§ **Exercise instructions**
Write out word for word each line of the records, beginning at the first and stopping after the line with "red slope G6:H6". Leave the pictures out.

§ **Records supplied**
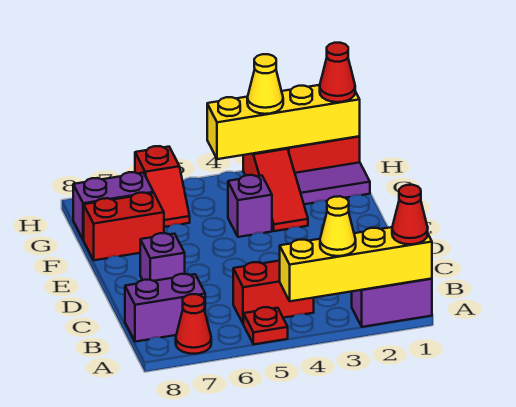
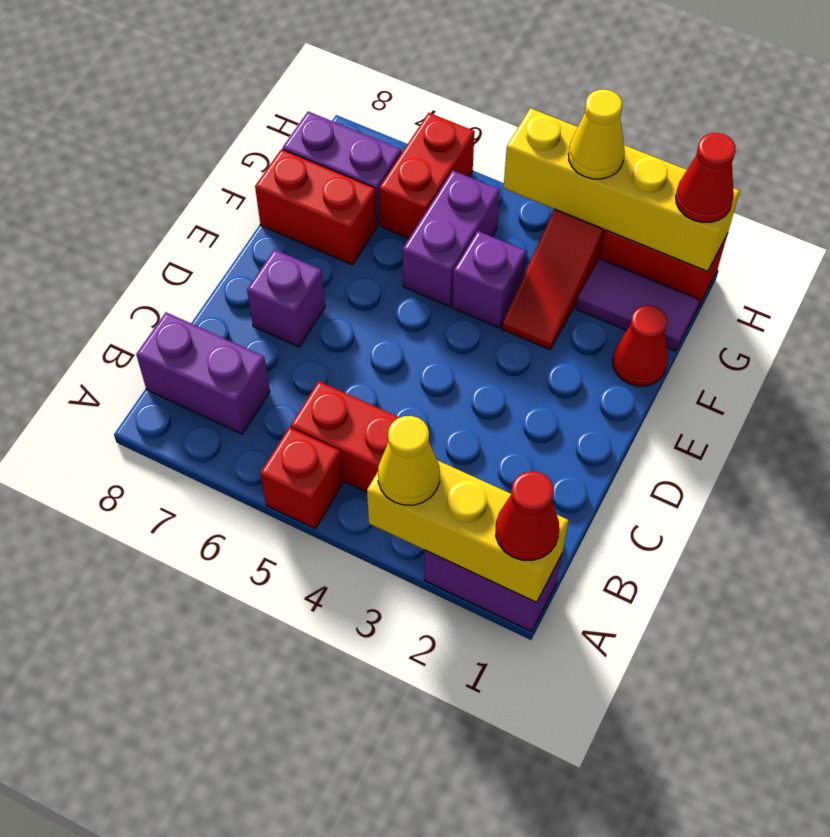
yellow brick A1:A4 level 2 -> yellow brick A1:A3 level 2
red plate A5 level 1 -> red brick A5 level 1
red cone A7 level 1 -> red cone F1 level 1
none -> purple brick F5:G5 level 1
red slope G6:H6 level 1 top H -> red brick G6:H6 level 1

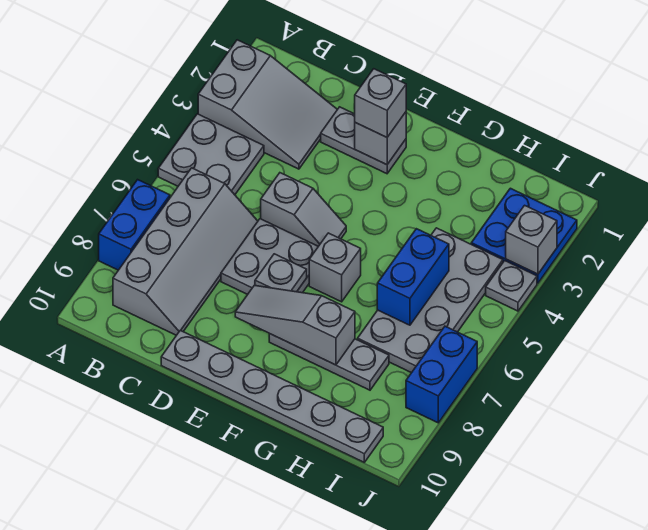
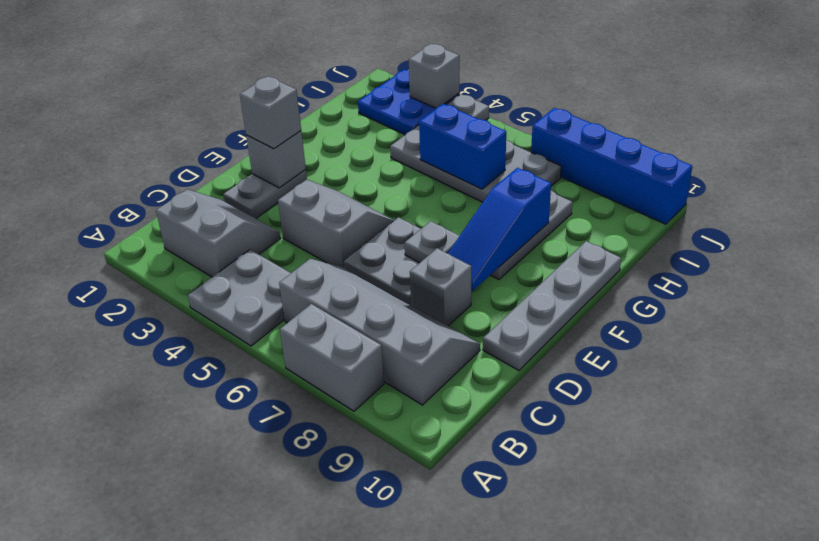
grey slope A2:C3 level 1 top A -> grey slope B2:C3 level 1 top B
blue brick A7:A8 level 1 -> grey brick A7:A8 level 1
grey slope D5:E5 level 1 top D -> grey slope D4:E5 level 1 top D
grey plate D10:I10 level 1 -> grey plate D10:G10 level 1
grey slope E8:G8 level 2 top G -> blue slope E8:G8 level 2 top G
grey brick F6 level 1 -> grey brick D8 level 1
blue brick J7:J8 level 1 -> blue brick J7:J10 level 1

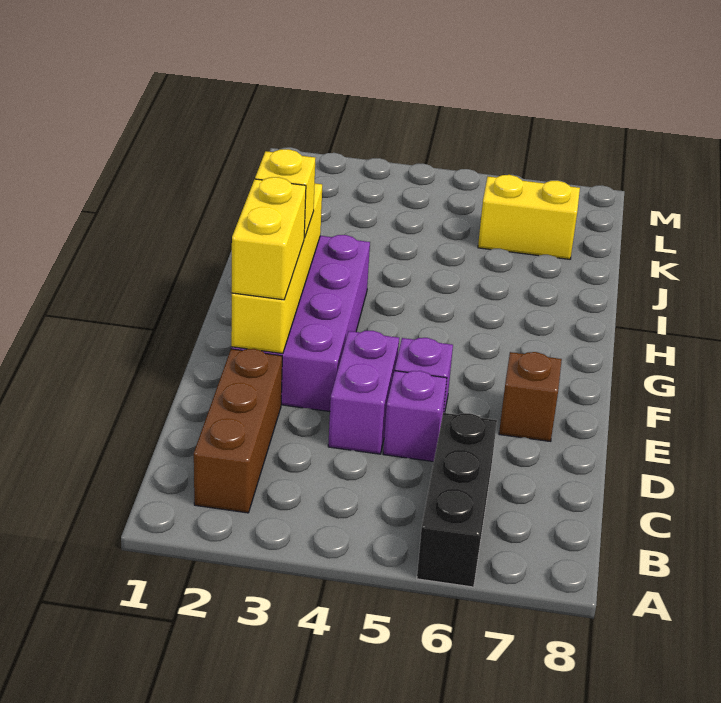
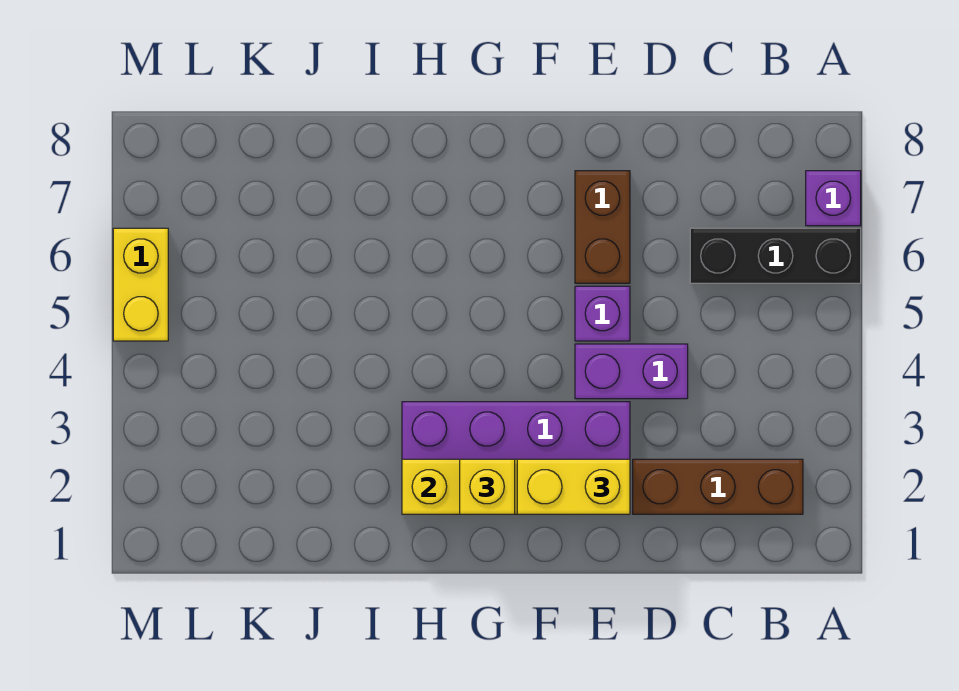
purple brick D5 level 1 -> purple brick A7 level 1
brown brick E7 level 1 -> brown brick E6:E7 level 1
yellow brick K6:K7 level 1 -> yellow brick M5:M6 level 1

§ **Result of this exercise**
yellow brick A1:A4 level 2 -> yellow brick A1:A3 level 2
red plate A5 level 1 -> red brick A5 level 1
red cone A7 level 1 -> red cone F1 level 1
none -> purple brick F5:G5 level 1
red slope G6:H6 level 1 top H -> red brick G6:H6 level 1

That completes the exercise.